# EXERCISE
If a line in the entries includes "moved", show that line.

# EXTRACTED ENTRIES

⁂

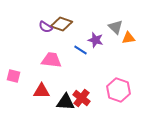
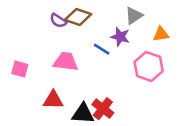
gray triangle: (116, 27) -> (134, 16), moved, turned 42
pink square: (14, 76) -> (20, 69), moved
pink hexagon: (118, 90) -> (149, 66), moved

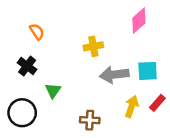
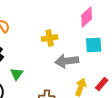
cyan square: (148, 71) -> (94, 45), moved

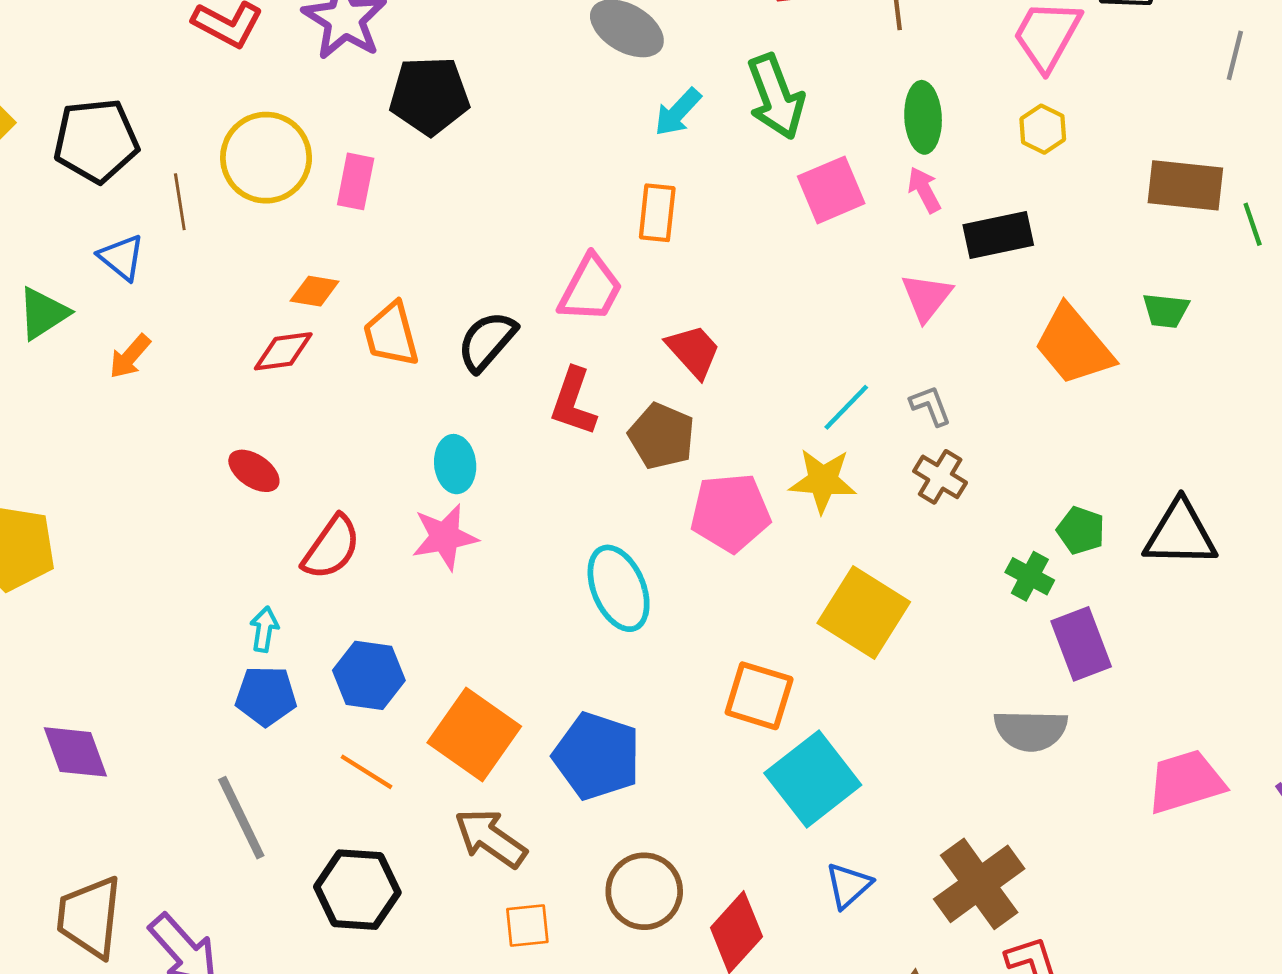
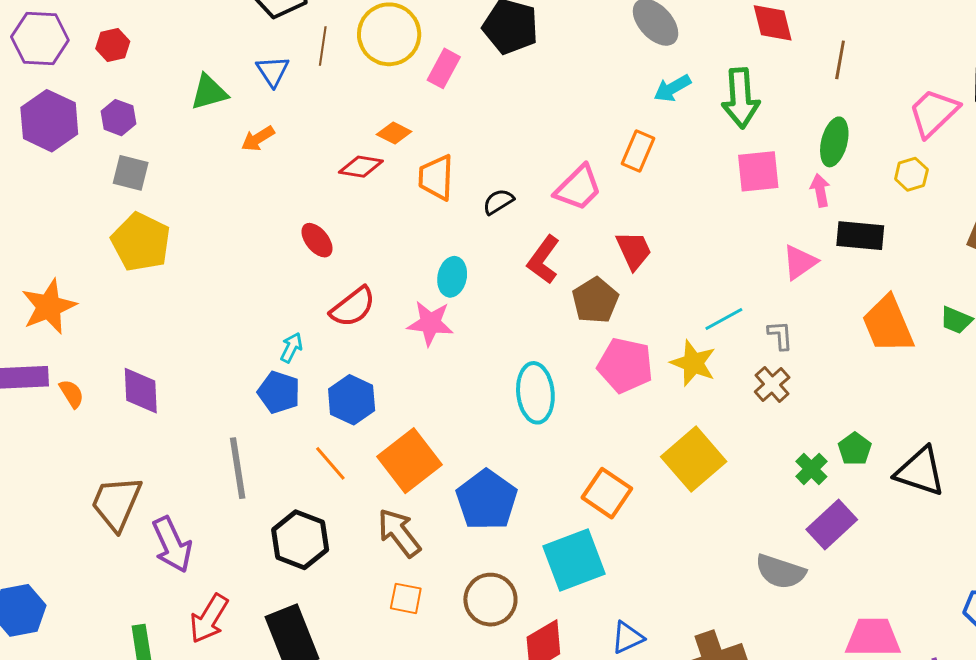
black semicircle: (487, 341) -> (498, 202), size x0.7
purple rectangle: (1081, 644) -> (832, 524), turned 51
cyan square: (813, 779) -> (574, 560), moved

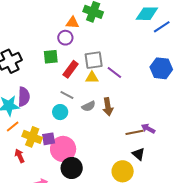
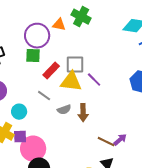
purple circle: (65, 38) -> (37, 36), moved, size x1.6
yellow triangle: (92, 78) -> (71, 82), size x1.6
cyan circle: (60, 112) -> (19, 112), moved
purple arrow: (148, 129) -> (120, 140), turned 104
brown line: (134, 132) -> (106, 142), turned 30

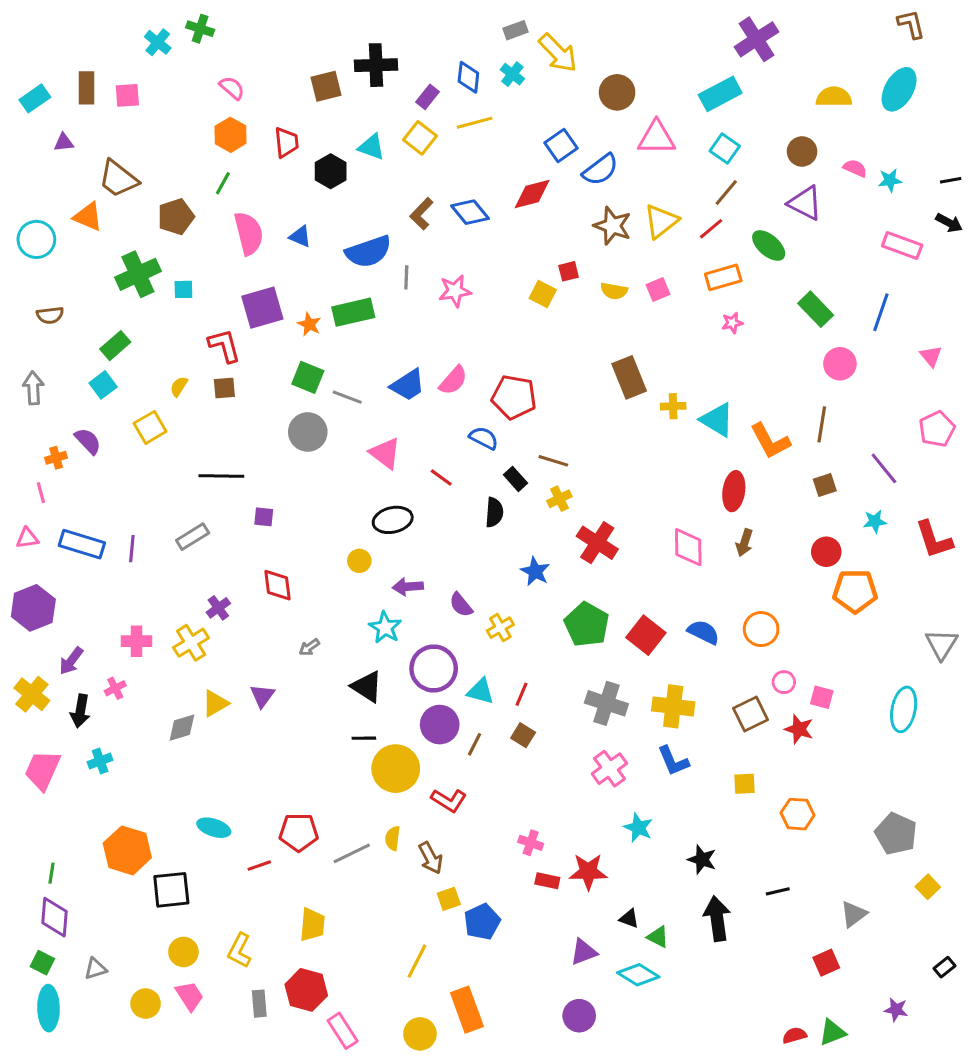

⁂

# RESPONSE
gray triangle: (116, 27) -> (134, 16), moved, turned 42
pink square: (14, 76) -> (20, 69), moved
pink hexagon: (118, 90) -> (149, 66), moved
cyan square: (148, 71) -> (94, 45), moved
cyan square: (813, 779) -> (574, 560), moved
purple circle: (65, 38) -> (37, 36), moved, size x1.6
cyan circle: (60, 112) -> (19, 112), moved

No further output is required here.